** Opening Data provided block **

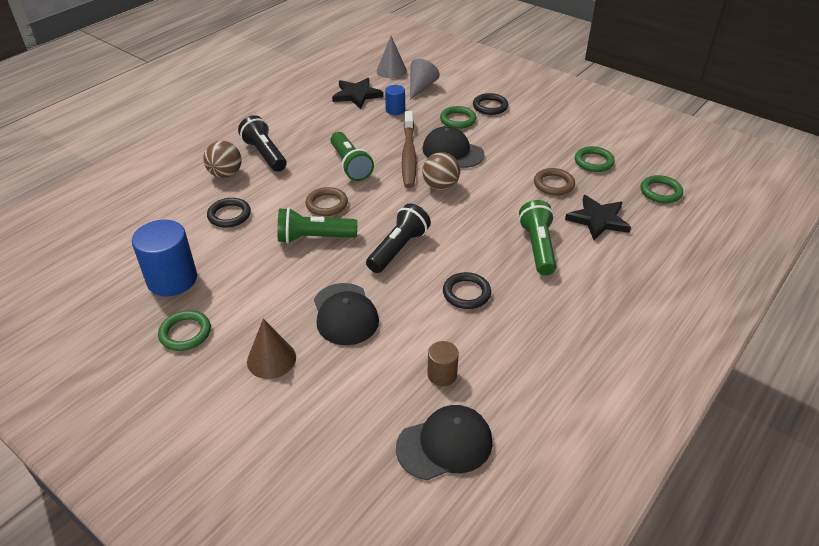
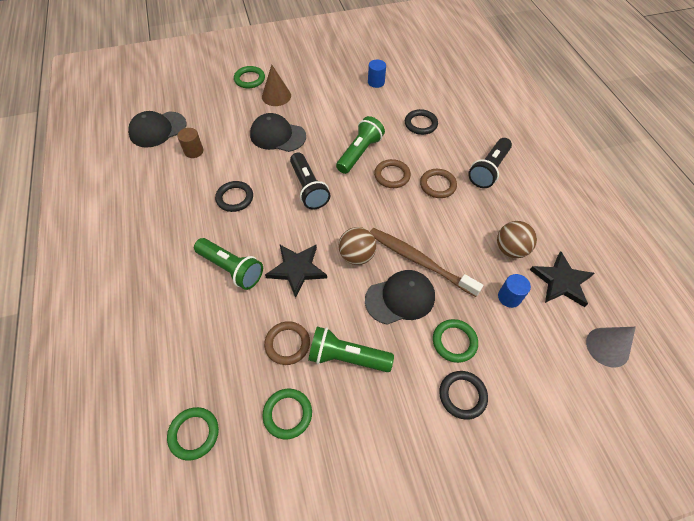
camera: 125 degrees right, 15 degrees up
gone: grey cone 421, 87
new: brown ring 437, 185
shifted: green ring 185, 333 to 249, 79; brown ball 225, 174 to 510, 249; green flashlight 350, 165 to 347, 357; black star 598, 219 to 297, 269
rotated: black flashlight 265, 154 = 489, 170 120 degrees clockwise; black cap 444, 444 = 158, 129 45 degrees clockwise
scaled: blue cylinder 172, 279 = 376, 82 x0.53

** Closing Data provided block **

**What to do**.
Write out the whole listing above exactly; do not include the pictures.

**Task result**.
camera: 125 degrees right, 15 degrees up
gone: grey cone 421, 87
new: brown ring 437, 185
shifted: green ring 185, 333 to 249, 79; brown ball 225, 174 to 510, 249; green flashlight 350, 165 to 347, 357; black star 598, 219 to 297, 269
rotated: black flashlight 265, 154 = 489, 170 120 degrees clockwise; black cap 444, 444 = 158, 129 45 degrees clockwise
scaled: blue cylinder 172, 279 = 376, 82 x0.53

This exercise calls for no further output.